Supplied material:
= Beginning of Section =
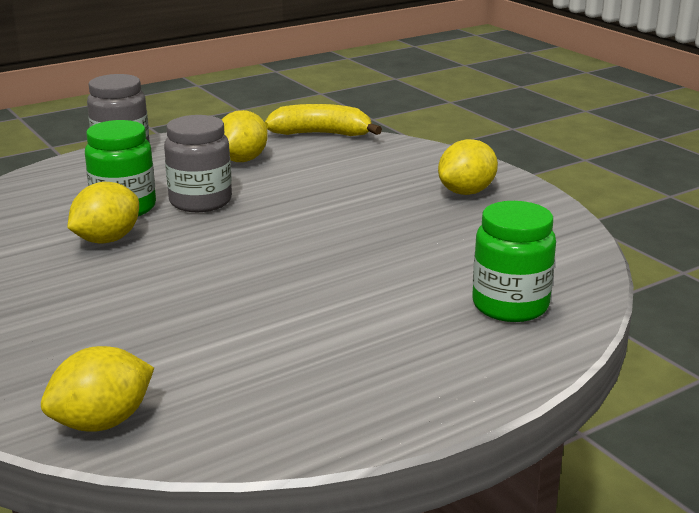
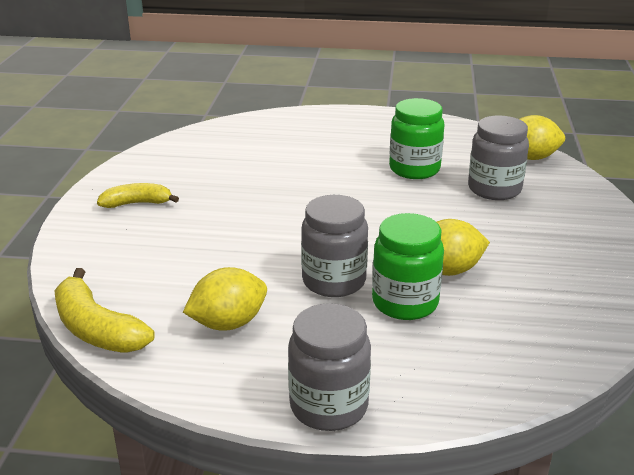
camera: 140 degrees left, 5 degrees up
(121, 342) = (494, 189): none -> grey jar
(466, 192) = (137, 203): yellow lemon -> yellow banana
(510, 305) = (269, 134): green jar -> green jar (414, 169)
= End of Section =
To do:
Only the lines from the one bearing "(466, 192) = (137, 203): yellow" to the end of the material belong in the answer; set them down verbatim.

Task output:
(466, 192) = (137, 203): yellow lemon -> yellow banana
(510, 305) = (269, 134): green jar -> green jar (414, 169)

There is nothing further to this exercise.